Please repeat the records word for word and skip the pictures.
Start of Block
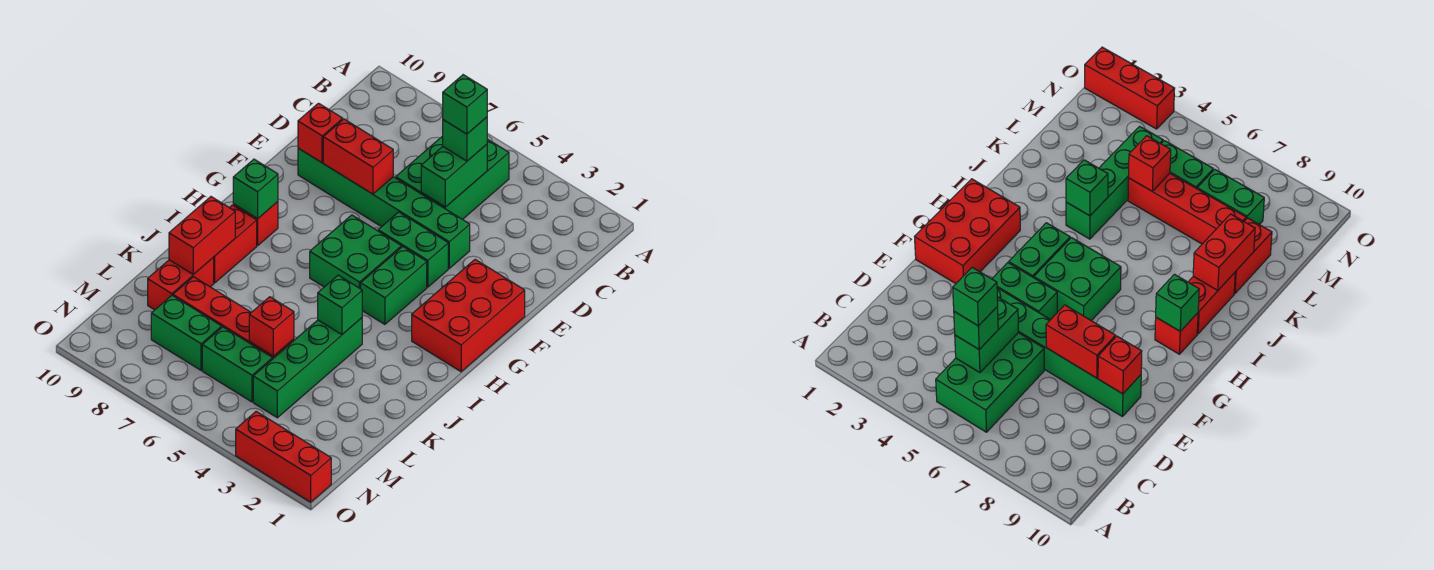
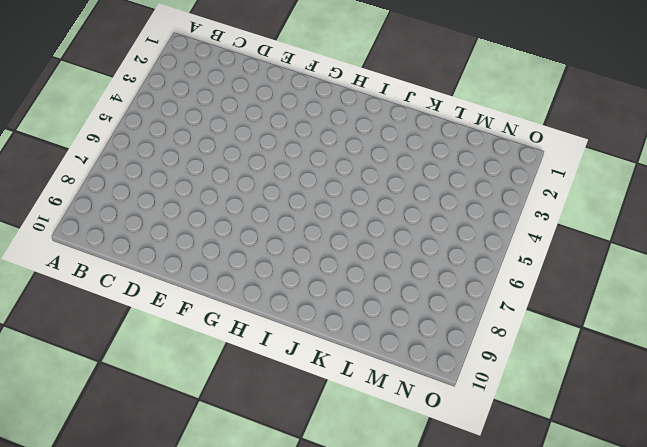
none -> green brick B5:D6 level 1
none -> green brick E4:E9 level 1
none -> red brick F1:H2 level 1

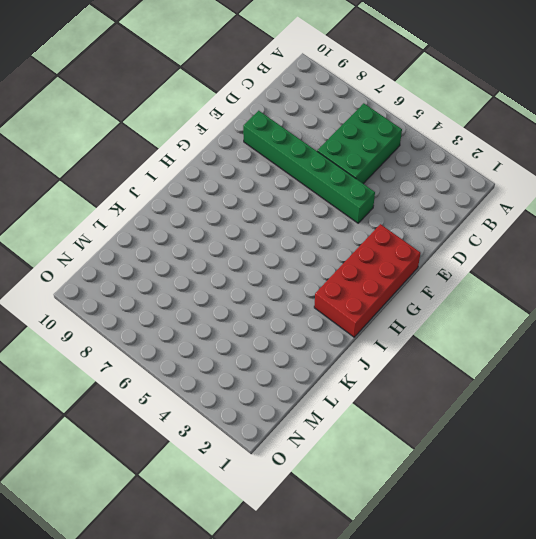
red brick F1:I2 level 1 -> red brick F1:H2 level 1
none -> green brick F4:F5 level 1
none -> green brick G4:H4 level 1
none -> green brick G5:H6 level 1

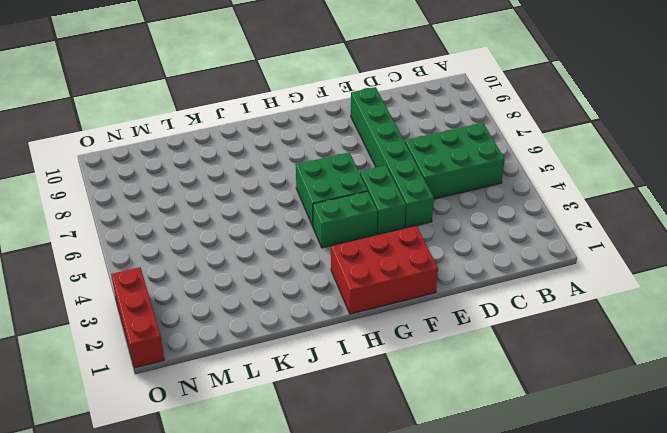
none -> red brick H9 level 1
none -> red brick I9:J9 level 1
none -> green brick J4:M4 level 1

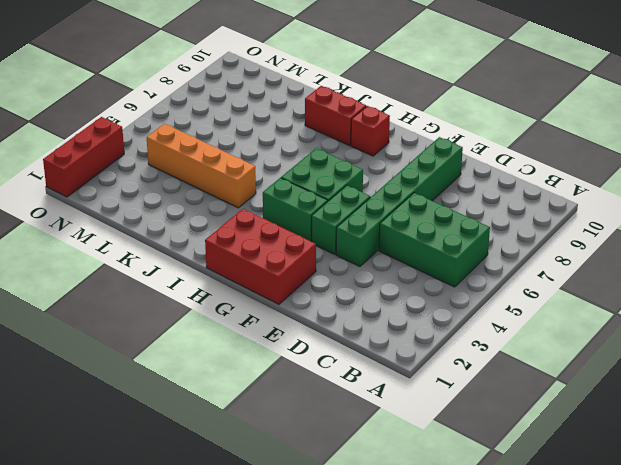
orange brick J4:M4 level 1 -> green brick J4:M4 level 1
none -> red brick K9:L9 level 1
none -> red brick L5:L8 level 1
none -> green brick M5:M6 level 1

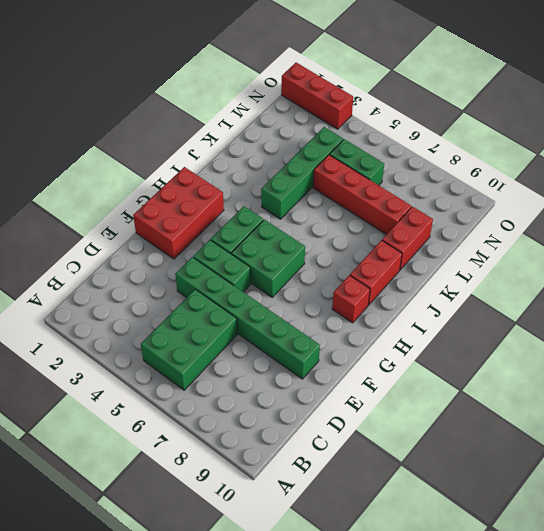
none -> green brick M7:M8 level 1
none -> green brick C5:D5 level 2
none -> red brick E7:E8 level 2

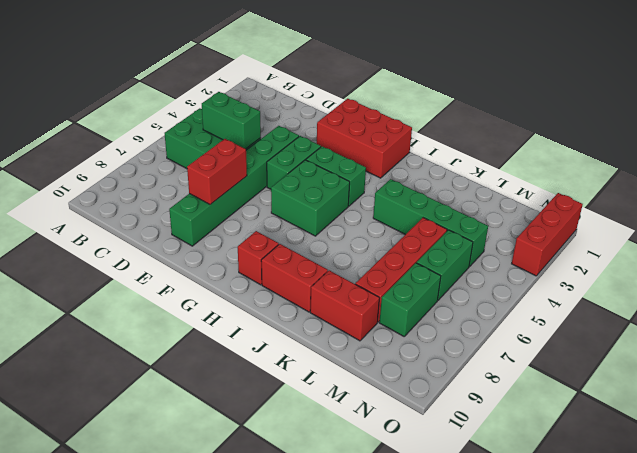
none -> red brick E9 level 2
none -> green brick H9 level 2
none -> green brick J4 level 2

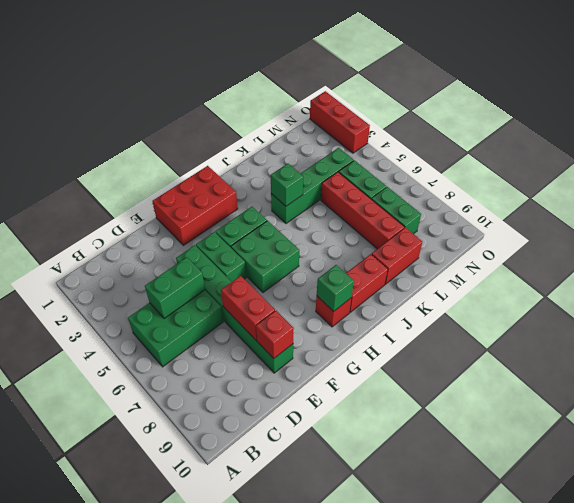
none -> red brick J9:K9 level 2
none -> red brick L5 level 2
none -> green brick C5 level 3

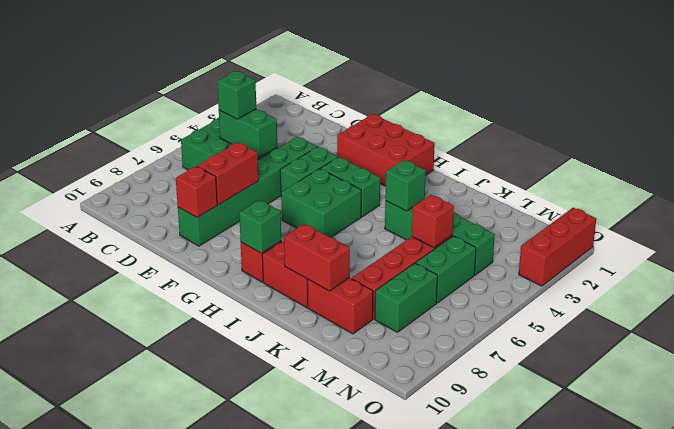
none -> green brick C5 level 4

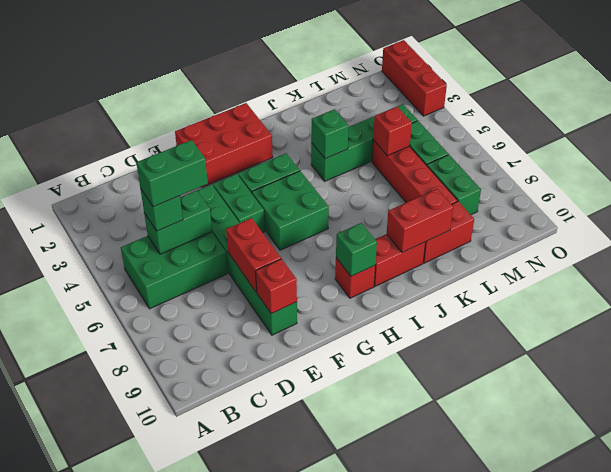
green brick C5:D5 level 4 -> green brick C5 level 4

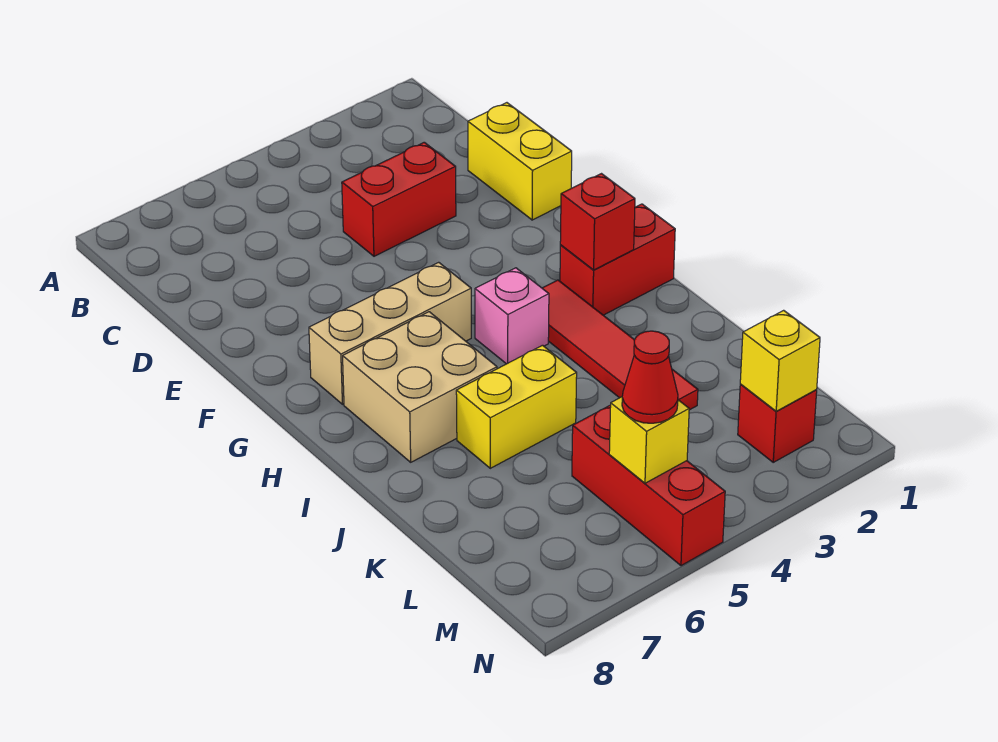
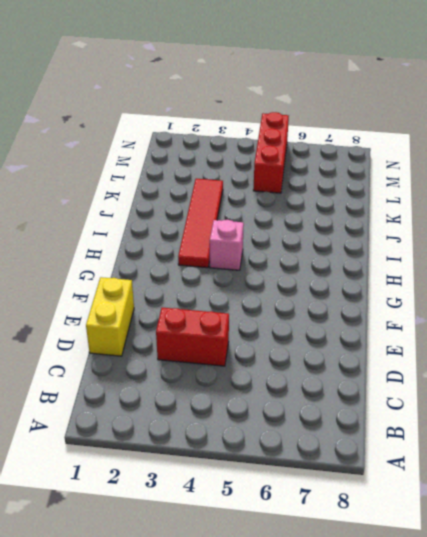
none -> tan brick G5:G7 level 1
none -> red brick H1:H2 level 1
none -> tan brick H6:I7 level 1

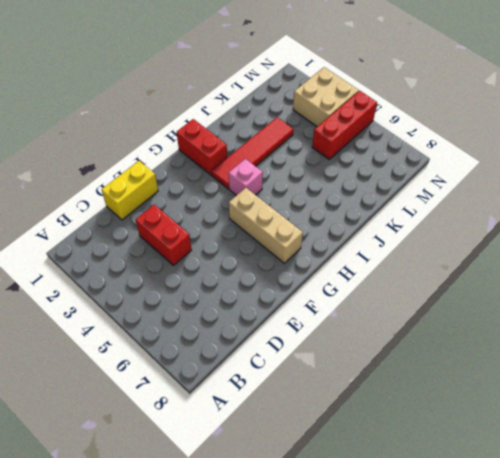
tan brick M3:N4 level 1 -> tan brick H6:I7 level 1
none -> yellow brick J5:J6 level 1
none -> red brick M2 level 1
none -> red brick H2 level 2

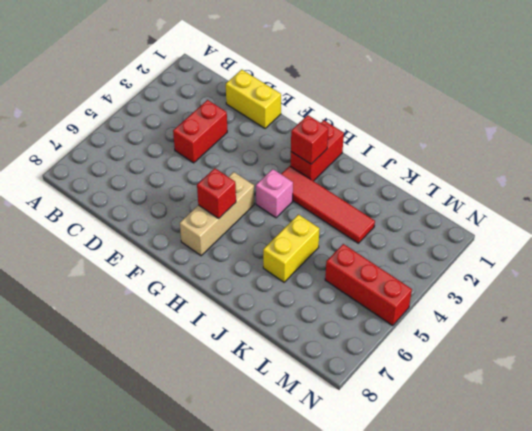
red brick G6 level 2 -> red brick M2 level 1
none -> tan brick H6:I7 level 1
none -> yellow brick M2 level 2
none -> yellow brick M5 level 2

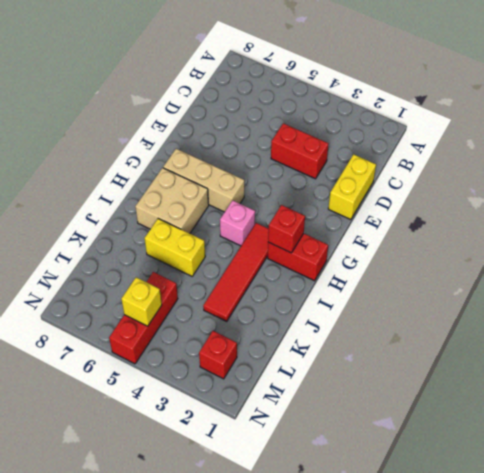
none -> yellow brick M2 level 2
none -> red cone M5 level 3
End of Block
SOLUTION TO THIS EXERCISE:
none -> green brick B5:D6 level 1
none -> green brick E4:E9 level 1
none -> red brick F1:H2 level 1

red brick F1:I2 level 1 -> red brick F1:H2 level 1
none -> green brick F4:F5 level 1
none -> green brick G4:H4 level 1
none -> green brick G5:H6 level 1

none -> red brick H9 level 1
none -> red brick I9:J9 level 1
none -> green brick J4:M4 level 1

orange brick J4:M4 level 1 -> green brick J4:M4 level 1
none -> red brick K9:L9 level 1
none -> red brick L5:L8 level 1
none -> green brick M5:M6 level 1

none -> green brick M7:M8 level 1
none -> green brick C5:D5 level 2
none -> red brick E7:E8 level 2

none -> red brick E9 level 2
none -> green brick H9 level 2
none -> green brick J4 level 2

none -> red brick J9:K9 level 2
none -> red brick L5 level 2
none -> green brick C5 level 3

none -> green brick C5 level 4

green brick C5:D5 level 4 -> green brick C5 level 4

none -> tan brick G5:G7 level 1
none -> red brick H1:H2 level 1
none -> tan brick H6:I7 level 1

tan brick M3:N4 level 1 -> tan brick H6:I7 level 1
none -> yellow brick J5:J6 level 1
none -> red brick M2 level 1
none -> red brick H2 level 2

red brick G6 level 2 -> red brick M2 level 1
none -> tan brick H6:I7 level 1
none -> yellow brick M2 level 2
none -> yellow brick M5 level 2

none -> yellow brick M2 level 2
none -> red cone M5 level 3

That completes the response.